• _GIVEN EXERCISE_
Render every line of the material below as a Markdown table with two columns, Row and Line. Number the rows in order and leave out blank lines.

☆ ☆ ☆ ☆

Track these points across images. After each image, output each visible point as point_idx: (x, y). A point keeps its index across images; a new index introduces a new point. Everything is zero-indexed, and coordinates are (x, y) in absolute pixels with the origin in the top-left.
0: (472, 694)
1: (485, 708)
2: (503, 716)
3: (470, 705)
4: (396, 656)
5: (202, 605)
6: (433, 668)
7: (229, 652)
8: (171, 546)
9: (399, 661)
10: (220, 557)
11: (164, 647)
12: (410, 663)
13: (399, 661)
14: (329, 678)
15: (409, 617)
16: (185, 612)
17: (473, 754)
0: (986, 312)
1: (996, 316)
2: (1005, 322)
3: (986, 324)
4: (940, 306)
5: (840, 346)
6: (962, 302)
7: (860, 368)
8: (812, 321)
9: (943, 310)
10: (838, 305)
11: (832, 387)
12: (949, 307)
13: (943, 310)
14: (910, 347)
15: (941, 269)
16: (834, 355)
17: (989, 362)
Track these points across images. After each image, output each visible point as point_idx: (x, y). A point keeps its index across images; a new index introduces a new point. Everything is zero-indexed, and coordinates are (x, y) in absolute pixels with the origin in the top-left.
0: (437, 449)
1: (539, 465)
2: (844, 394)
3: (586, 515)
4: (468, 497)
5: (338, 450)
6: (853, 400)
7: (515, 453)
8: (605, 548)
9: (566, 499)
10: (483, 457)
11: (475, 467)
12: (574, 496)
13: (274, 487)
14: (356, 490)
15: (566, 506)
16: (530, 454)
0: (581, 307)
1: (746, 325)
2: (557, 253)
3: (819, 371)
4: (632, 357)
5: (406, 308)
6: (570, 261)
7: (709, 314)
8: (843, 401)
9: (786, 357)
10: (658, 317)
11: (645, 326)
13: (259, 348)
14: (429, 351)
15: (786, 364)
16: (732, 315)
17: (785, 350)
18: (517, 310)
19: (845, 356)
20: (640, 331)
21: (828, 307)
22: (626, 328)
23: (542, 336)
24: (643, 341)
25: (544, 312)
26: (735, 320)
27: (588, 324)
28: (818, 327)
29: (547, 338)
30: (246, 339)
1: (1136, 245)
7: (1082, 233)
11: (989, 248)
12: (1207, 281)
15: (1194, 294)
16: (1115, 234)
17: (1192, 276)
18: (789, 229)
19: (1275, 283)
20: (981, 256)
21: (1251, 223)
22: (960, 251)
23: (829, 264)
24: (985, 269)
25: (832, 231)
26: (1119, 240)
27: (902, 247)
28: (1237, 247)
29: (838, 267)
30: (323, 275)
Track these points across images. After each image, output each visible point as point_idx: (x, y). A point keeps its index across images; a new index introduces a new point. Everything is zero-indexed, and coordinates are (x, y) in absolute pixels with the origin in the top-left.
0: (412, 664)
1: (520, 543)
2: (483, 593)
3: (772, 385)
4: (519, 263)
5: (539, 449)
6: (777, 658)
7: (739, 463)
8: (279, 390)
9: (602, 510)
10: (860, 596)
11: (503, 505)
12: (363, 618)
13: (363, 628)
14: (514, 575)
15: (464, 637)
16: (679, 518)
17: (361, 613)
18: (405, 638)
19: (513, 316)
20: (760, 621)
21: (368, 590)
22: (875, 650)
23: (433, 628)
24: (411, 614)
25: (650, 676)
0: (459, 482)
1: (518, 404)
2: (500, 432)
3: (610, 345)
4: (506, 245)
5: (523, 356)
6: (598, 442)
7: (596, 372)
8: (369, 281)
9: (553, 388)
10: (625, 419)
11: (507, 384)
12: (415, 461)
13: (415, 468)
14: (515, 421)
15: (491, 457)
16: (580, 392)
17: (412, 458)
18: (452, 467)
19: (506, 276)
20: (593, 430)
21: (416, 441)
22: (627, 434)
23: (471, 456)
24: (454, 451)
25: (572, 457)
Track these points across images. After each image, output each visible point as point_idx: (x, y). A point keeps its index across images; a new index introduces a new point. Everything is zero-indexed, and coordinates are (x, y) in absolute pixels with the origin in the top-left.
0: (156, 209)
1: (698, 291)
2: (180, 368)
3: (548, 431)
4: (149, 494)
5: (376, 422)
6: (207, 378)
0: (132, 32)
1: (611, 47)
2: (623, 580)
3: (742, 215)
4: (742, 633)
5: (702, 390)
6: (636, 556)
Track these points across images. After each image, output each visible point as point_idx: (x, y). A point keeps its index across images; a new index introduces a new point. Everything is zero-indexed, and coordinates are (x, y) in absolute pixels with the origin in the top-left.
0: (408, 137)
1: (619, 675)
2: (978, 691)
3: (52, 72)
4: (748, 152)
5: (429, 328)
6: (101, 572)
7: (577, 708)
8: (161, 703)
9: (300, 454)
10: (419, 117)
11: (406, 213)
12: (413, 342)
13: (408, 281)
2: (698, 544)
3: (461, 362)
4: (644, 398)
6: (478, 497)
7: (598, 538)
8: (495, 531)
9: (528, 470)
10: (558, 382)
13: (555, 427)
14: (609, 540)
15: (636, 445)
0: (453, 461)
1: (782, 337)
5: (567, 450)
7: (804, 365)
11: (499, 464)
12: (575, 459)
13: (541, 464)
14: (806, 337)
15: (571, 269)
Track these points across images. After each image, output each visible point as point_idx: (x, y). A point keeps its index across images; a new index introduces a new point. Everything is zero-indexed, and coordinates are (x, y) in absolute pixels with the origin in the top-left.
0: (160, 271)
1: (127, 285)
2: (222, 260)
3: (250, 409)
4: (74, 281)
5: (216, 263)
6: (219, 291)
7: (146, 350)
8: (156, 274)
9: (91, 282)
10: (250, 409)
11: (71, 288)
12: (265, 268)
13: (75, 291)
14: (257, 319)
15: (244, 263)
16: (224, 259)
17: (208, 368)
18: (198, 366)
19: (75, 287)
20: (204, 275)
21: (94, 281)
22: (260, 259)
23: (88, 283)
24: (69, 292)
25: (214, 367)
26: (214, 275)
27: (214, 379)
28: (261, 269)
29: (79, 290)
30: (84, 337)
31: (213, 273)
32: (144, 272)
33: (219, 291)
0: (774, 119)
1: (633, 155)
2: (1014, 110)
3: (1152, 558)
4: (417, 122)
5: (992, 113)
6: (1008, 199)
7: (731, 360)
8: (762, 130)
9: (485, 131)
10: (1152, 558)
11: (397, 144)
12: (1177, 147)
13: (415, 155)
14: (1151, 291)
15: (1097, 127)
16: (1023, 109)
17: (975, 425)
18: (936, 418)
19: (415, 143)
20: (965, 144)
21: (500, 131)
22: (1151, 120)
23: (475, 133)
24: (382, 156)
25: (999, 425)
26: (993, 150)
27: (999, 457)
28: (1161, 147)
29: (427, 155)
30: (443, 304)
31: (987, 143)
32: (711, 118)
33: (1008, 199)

☆ ☆ ☆ ☆

• _OUTPUT OF THE TASK_
| Row | Line |
|---|---|
| 1 | Track these points across images. After each image, output each visible point as point_idx: (x, y). A point keeps its index across images; a new index introduces a new point. Everything is zero-indexed, and coordinates are (x, y) in absolute pixels with the origin in the top-left. |
| 2 | 0: (472, 694) |
| 3 | 1: (485, 708) |
| 4 | 2: (503, 716) |
| 5 | 3: (470, 705) |
| 6 | 4: (396, 656) |
| 7 | 5: (202, 605) |
| 8 | 6: (433, 668) |
| 9 | 7: (229, 652) |
| 10 | 8: (171, 546) |
| 11 | 9: (399, 661) |
| 12 | 10: (220, 557) |
| 13 | 11: (164, 647) |
| 14 | 12: (410, 663) |
| 15 | 13: (399, 661) |
| 16 | 14: (329, 678) |
| 17 | 15: (409, 617) |
| 18 | 16: (185, 612) |
| 19 | 17: (473, 754) |
| 20 | 0: (986, 312) |
| 21 | 1: (996, 316) |
| 22 | 2: (1005, 322) |
| 23 | 3: (986, 324) |
| 24 | 4: (940, 306) |
| 25 | 5: (840, 346) |
| 26 | 6: (962, 302) |
| 27 | 7: (860, 368) |
| 28 | 8: (812, 321) |
| 29 | 9: (943, 310) |
| 30 | 10: (838, 305) |
| 31 | 11: (832, 387) |
| 32 | 12: (949, 307) |
| 33 | 13: (943, 310) |
| 34 | 14: (910, 347) |
| 35 | 15: (941, 269) |
| 36 | 16: (834, 355) |
| 37 | 17: (989, 362) |
| 38 | Track these points across images. After each image, output each visible point as point_idx: (x, y). A point keeps its index across images; a new index introduces a new point. Everything is zero-indexed, and coordinates are (x, y) in absolute pixels with the origin in the top-left. |
| 39 | 0: (437, 449) |
| 40 | 1: (539, 465) |
| 41 | 2: (844, 394) |
| 42 | 3: (586, 515) |
| 43 | 4: (468, 497) |
| 44 | 5: (338, 450) |
| 45 | 6: (853, 400) |
| 46 | 7: (515, 453) |
| 47 | 8: (605, 548) |
| 48 | 9: (566, 499) |
| 49 | 10: (483, 457) |
| 50 | 11: (475, 467) |
| 51 | 12: (574, 496) |
| 52 | 13: (274, 487) |
| 53 | 14: (356, 490) |
| 54 | 15: (566, 506) |
| 55 | 16: (530, 454) |
| 56 | 0: (581, 307) |
| 57 | 1: (746, 325) |
| 58 | 2: (557, 253) |
| 59 | 3: (819, 371) |
| 60 | 4: (632, 357) |
| 61 | 5: (406, 308) |
| 62 | 6: (570, 261) |
| 63 | 7: (709, 314) |
| 64 | 8: (843, 401) |
| 65 | 9: (786, 357) |
| 66 | 10: (658, 317) |
| 67 | 11: (645, 326) |
| 68 | 13: (259, 348) |
| 69 | 14: (429, 351) |
| 70 | 15: (786, 364) |
| 71 | 16: (732, 315) |
| 72 | 17: (785, 350) |
| 73 | 18: (517, 310) |
| 74 | 19: (845, 356) |
| 75 | 20: (640, 331) |
| 76 | 21: (828, 307) |
| 77 | 22: (626, 328) |
| 78 | 23: (542, 336) |
| 79 | 24: (643, 341) |
| 80 | 25: (544, 312) |
| 81 | 26: (735, 320) |
| 82 | 27: (588, 324) |
| 83 | 28: (818, 327) |
| 84 | 29: (547, 338) |
| 85 | 30: (246, 339) |
| 86 | 1: (1136, 245) |
| 87 | 7: (1082, 233) |
| 88 | 11: (989, 248) |
| 89 | 12: (1207, 281) |
| 90 | 15: (1194, 294) |
| 91 | 16: (1115, 234) |
| 92 | 17: (1192, 276) |
| 93 | 18: (789, 229) |
| 94 | 19: (1275, 283) |
| 95 | 20: (981, 256) |
| 96 | 21: (1251, 223) |
| 97 | 22: (960, 251) |
| 98 | 23: (829, 264) |
| 99 | 24: (985, 269) |
| 100 | 25: (832, 231) |
| 101 | 26: (1119, 240) |
| 102 | 27: (902, 247) |
| 103 | 28: (1237, 247) |
| 104 | 29: (838, 267) |
| 105 | 30: (323, 275) |
| 106 | Track these points across images. After each image, output each visible point as point_idx: (x, y). A point keeps its index across images; a new index introduces a new point. Everything is zero-indexed, and coordinates are (x, y) in absolute pixels with the origin in the top-left. |
| 107 | 0: (412, 664) |
| 108 | 1: (520, 543) |
| 109 | 2: (483, 593) |
| 110 | 3: (772, 385) |
| 111 | 4: (519, 263) |
| 112 | 5: (539, 449) |
| 113 | 6: (777, 658) |
| 114 | 7: (739, 463) |
| 115 | 8: (279, 390) |
| 116 | 9: (602, 510) |
| 117 | 10: (860, 596) |
| 118 | 11: (503, 505) |
| 119 | 12: (363, 618) |
| 120 | 13: (363, 628) |
| 121 | 14: (514, 575) |
| 122 | 15: (464, 637) |
| 123 | 16: (679, 518) |
| 124 | 17: (361, 613) |
| 125 | 18: (405, 638) |
| 126 | 19: (513, 316) |
| 127 | 20: (760, 621) |
| 128 | 21: (368, 590) |
| 129 | 22: (875, 650) |
| 130 | 23: (433, 628) |
| 131 | 24: (411, 614) |
| 132 | 25: (650, 676) |
| 133 | 0: (459, 482) |
| 134 | 1: (518, 404) |
| 135 | 2: (500, 432) |
| 136 | 3: (610, 345) |
| 137 | 4: (506, 245) |
| 138 | 5: (523, 356) |
| 139 | 6: (598, 442) |
| 140 | 7: (596, 372) |
| 141 | 8: (369, 281) |
| 142 | 9: (553, 388) |
| 143 | 10: (625, 419) |
| 144 | 11: (507, 384) |
| 145 | 12: (415, 461) |
| 146 | 13: (415, 468) |
| 147 | 14: (515, 421) |
| 148 | 15: (491, 457) |
| 149 | 16: (580, 392) |
| 150 | 17: (412, 458) |
| 151 | 18: (452, 467) |
| 152 | 19: (506, 276) |
| 153 | 20: (593, 430) |
| 154 | 21: (416, 441) |
| 155 | 22: (627, 434) |
| 156 | 23: (471, 456) |
| 157 | 24: (454, 451) |
| 158 | 25: (572, 457) |
| 159 | Track these points across images. After each image, output each visible point as point_idx: (x, y). A point keeps its index across images; a new index introduces a new point. Everything is zero-indexed, and coordinates are (x, y) in absolute pixels with the origin in the top-left. |
| 160 | 0: (156, 209) |
| 161 | 1: (698, 291) |
| 162 | 2: (180, 368) |
| 163 | 3: (548, 431) |
| 164 | 4: (149, 494) |
| 165 | 5: (376, 422) |
| 166 | 6: (207, 378) |
| 167 | 0: (132, 32) |
| 168 | 1: (611, 47) |
| 169 | 2: (623, 580) |
| 170 | 3: (742, 215) |
| 171 | 4: (742, 633) |
| 172 | 5: (702, 390) |
| 173 | 6: (636, 556) |
| 174 | Track these points across images. After each image, output each visible point as point_idx: (x, y). A point keeps its index across images; a new index introduces a new point. Everything is zero-indexed, and coordinates are (x, y) in absolute pixels with the origin in the top-left. |
| 175 | 0: (408, 137) |
| 176 | 1: (619, 675) |
| 177 | 2: (978, 691) |
| 178 | 3: (52, 72) |
| 179 | 4: (748, 152) |
| 180 | 5: (429, 328) |
| 181 | 6: (101, 572) |
| 182 | 7: (577, 708) |
| 183 | 8: (161, 703) |
| 184 | 9: (300, 454) |
| 185 | 10: (419, 117) |
| 186 | 11: (406, 213) |
| 187 | 12: (413, 342) |
| 188 | 13: (408, 281) |
| 189 | 2: (698, 544) |
| 190 | 3: (461, 362) |
| 191 | 4: (644, 398) |
| 192 | 6: (478, 497) |
| 193 | 7: (598, 538) |
| 194 | 8: (495, 531) |
| 195 | 9: (528, 470) |
| 196 | 10: (558, 382) |
| 197 | 13: (555, 427) |
| 198 | 14: (609, 540) |
| 199 | 15: (636, 445) |
| 200 | 0: (453, 461) |
| 201 | 1: (782, 337) |
| 202 | 5: (567, 450) |
| 203 | 7: (804, 365) |
| 204 | 11: (499, 464) |
| 205 | 12: (575, 459) |
| 206 | 13: (541, 464) |
| 207 | 14: (806, 337) |
| 208 | 15: (571, 269) |
| 209 | Track these points across images. After each image, output each visible point as point_idx: (x, y). A point keeps its index across images; a new index introduces a new point. Everything is zero-indexed, and coordinates are (x, y) in absolute pixels with the origin in the top-left. |
| 210 | 0: (160, 271) |
| 211 | 1: (127, 285) |
| 212 | 2: (222, 260) |
| 213 | 3: (250, 409) |
| 214 | 4: (74, 281) |
| 215 | 5: (216, 263) |
| 216 | 6: (219, 291) |
| 217 | 7: (146, 350) |
| 218 | 8: (156, 274) |
| 219 | 9: (91, 282) |
| 220 | 10: (250, 409) |
| 221 | 11: (71, 288) |
| 222 | 12: (265, 268) |
| 223 | 13: (75, 291) |
| 224 | 14: (257, 319) |
| 225 | 15: (244, 263) |
| 226 | 16: (224, 259) |
| 227 | 17: (208, 368) |
| 228 | 18: (198, 366) |
| 229 | 19: (75, 287) |
| 230 | 20: (204, 275) |
| 231 | 21: (94, 281) |
| 232 | 22: (260, 259) |
| 233 | 23: (88, 283) |
| 234 | 24: (69, 292) |
| 235 | 25: (214, 367) |
| 236 | 26: (214, 275) |
| 237 | 27: (214, 379) |
| 238 | 28: (261, 269) |
| 239 | 29: (79, 290) |
| 240 | 30: (84, 337) |
| 241 | 31: (213, 273) |
| 242 | 32: (144, 272) |
| 243 | 33: (219, 291) |
| 244 | 0: (774, 119) |
| 245 | 1: (633, 155) |
| 246 | 2: (1014, 110) |
| 247 | 3: (1152, 558) |
| 248 | 4: (417, 122) |
| 249 | 5: (992, 113) |
| 250 | 6: (1008, 199) |
| 251 | 7: (731, 360) |
| 252 | 8: (762, 130) |
| 253 | 9: (485, 131) |
| 254 | 10: (1152, 558) |
| 255 | 11: (397, 144) |
| 256 | 12: (1177, 147) |
| 257 | 13: (415, 155) |
| 258 | 14: (1151, 291) |
| 259 | 15: (1097, 127) |
| 260 | 16: (1023, 109) |
| 261 | 17: (975, 425) |
| 262 | 18: (936, 418) |
| 263 | 19: (415, 143) |
| 264 | 20: (965, 144) |
| 265 | 21: (500, 131) |
| 266 | 22: (1151, 120) |
| 267 | 23: (475, 133) |
| 268 | 24: (382, 156) |
| 269 | 25: (999, 425) |
| 270 | 26: (993, 150) |
| 271 | 27: (999, 457) |
| 272 | 28: (1161, 147) |
| 273 | 29: (427, 155) |
| 274 | 30: (443, 304) |
| 275 | 31: (987, 143) |
| 276 | 32: (711, 118) |
| 277 | 33: (1008, 199) |